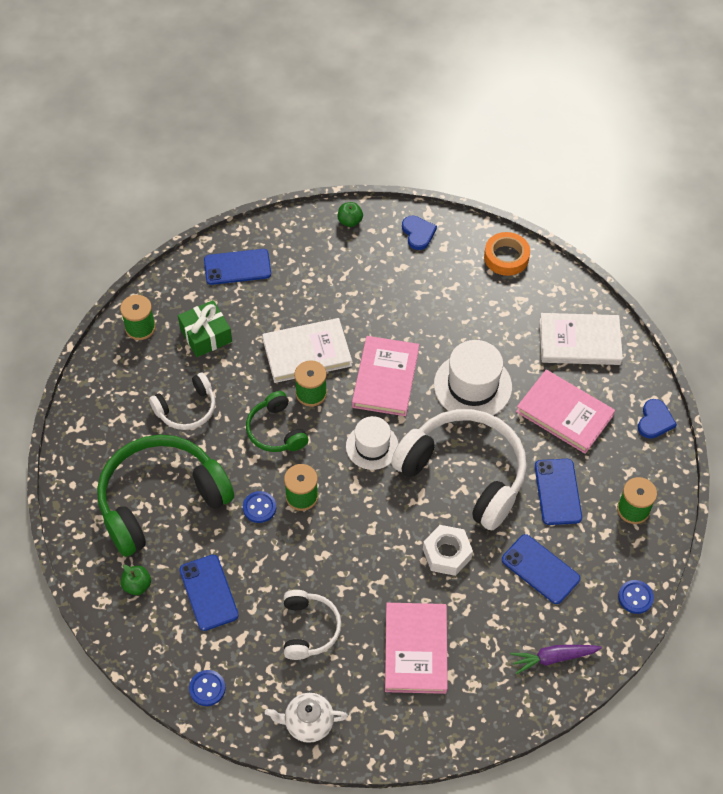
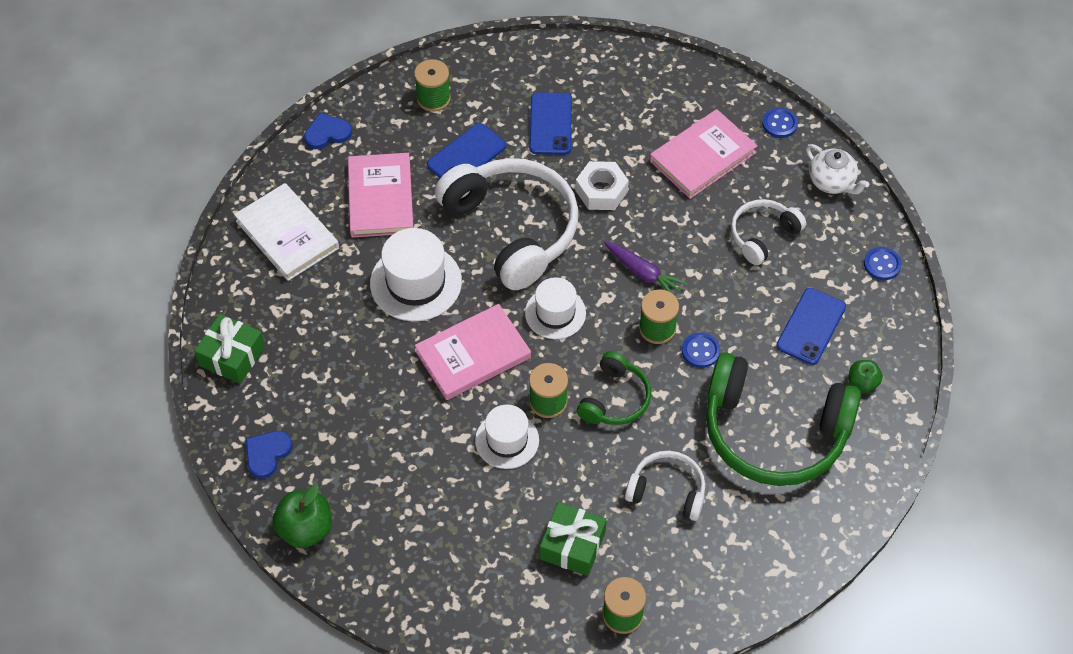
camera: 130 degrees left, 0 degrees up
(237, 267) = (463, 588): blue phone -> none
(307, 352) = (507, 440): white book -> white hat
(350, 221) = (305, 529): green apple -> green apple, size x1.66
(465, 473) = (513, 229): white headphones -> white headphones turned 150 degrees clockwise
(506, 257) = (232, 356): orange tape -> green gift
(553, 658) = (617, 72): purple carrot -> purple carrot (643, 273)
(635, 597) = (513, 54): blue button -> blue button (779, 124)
--
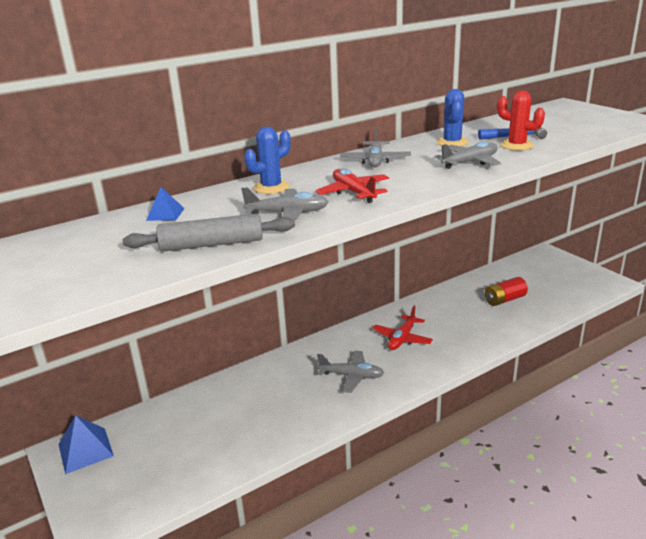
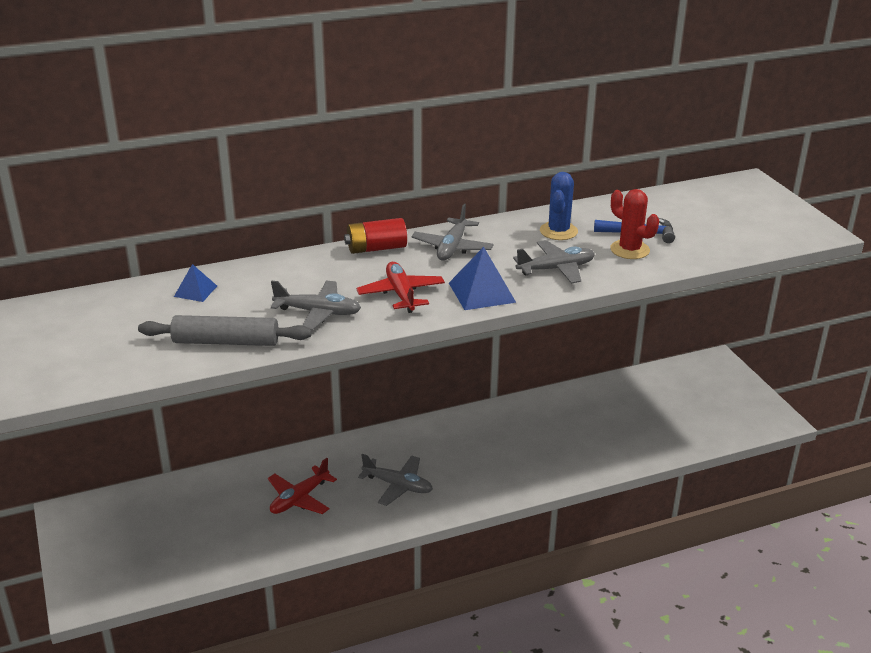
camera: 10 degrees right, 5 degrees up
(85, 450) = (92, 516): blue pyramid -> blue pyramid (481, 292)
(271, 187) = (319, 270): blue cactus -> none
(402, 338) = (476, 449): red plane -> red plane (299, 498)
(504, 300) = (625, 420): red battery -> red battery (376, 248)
---
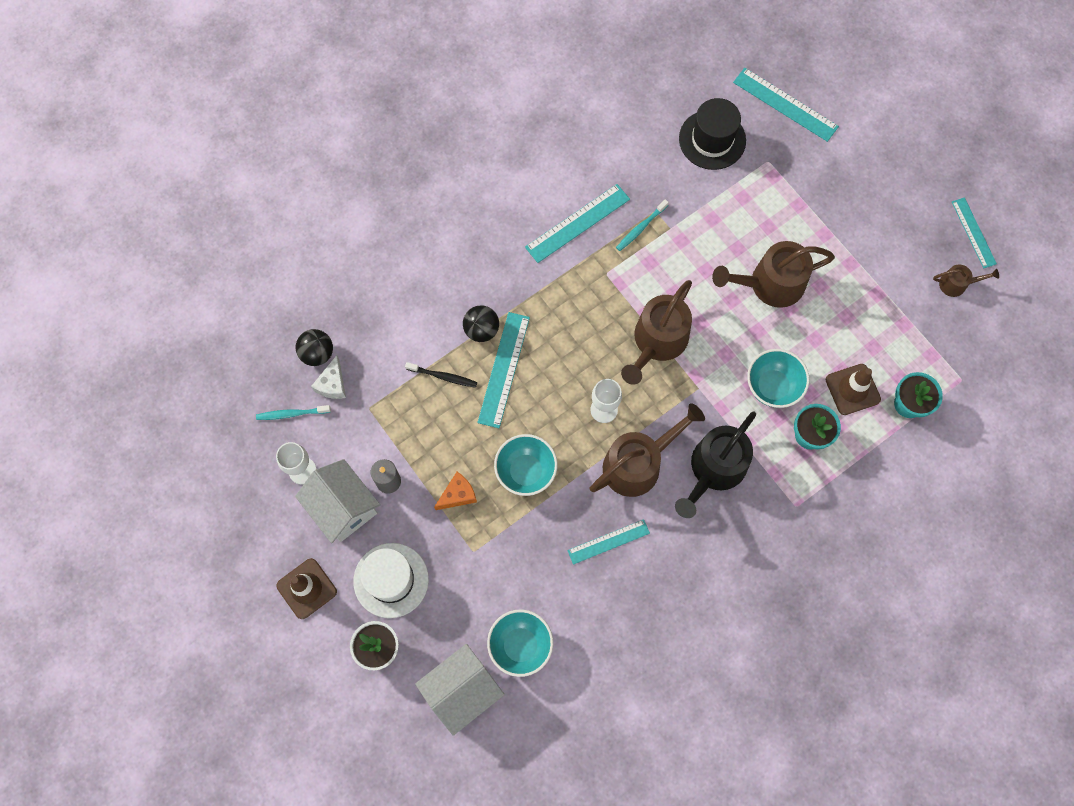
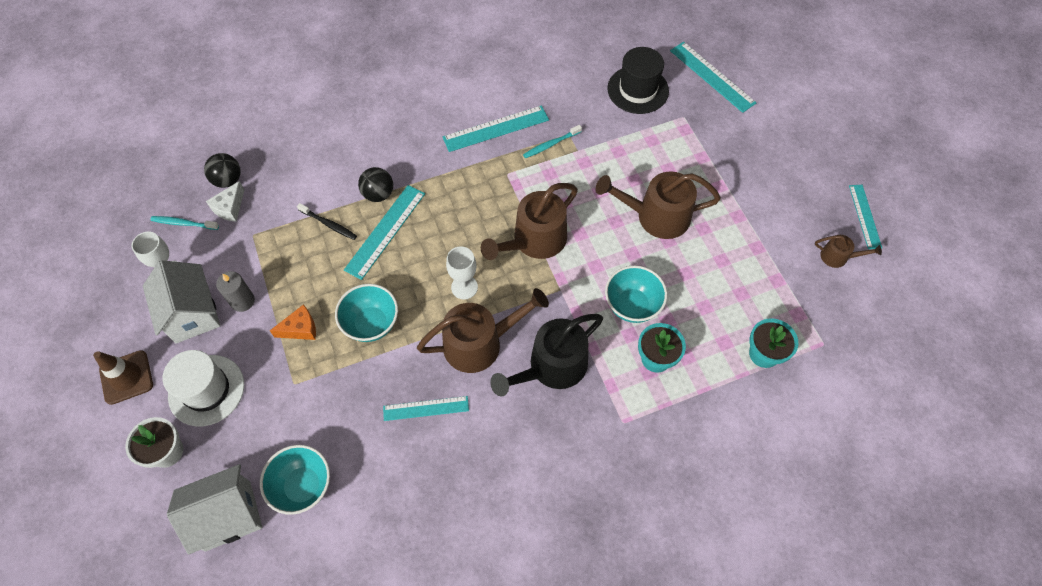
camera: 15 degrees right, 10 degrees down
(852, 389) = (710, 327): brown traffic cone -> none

[WORK ORDER]: What lines of the data include the word "white"? Copy each of them.

[YOUR RESPONSE]:
(307, 352) = (507, 440): white book -> white hat
(465, 473) = (513, 229): white headphones -> white headphones turned 150 degrees clockwise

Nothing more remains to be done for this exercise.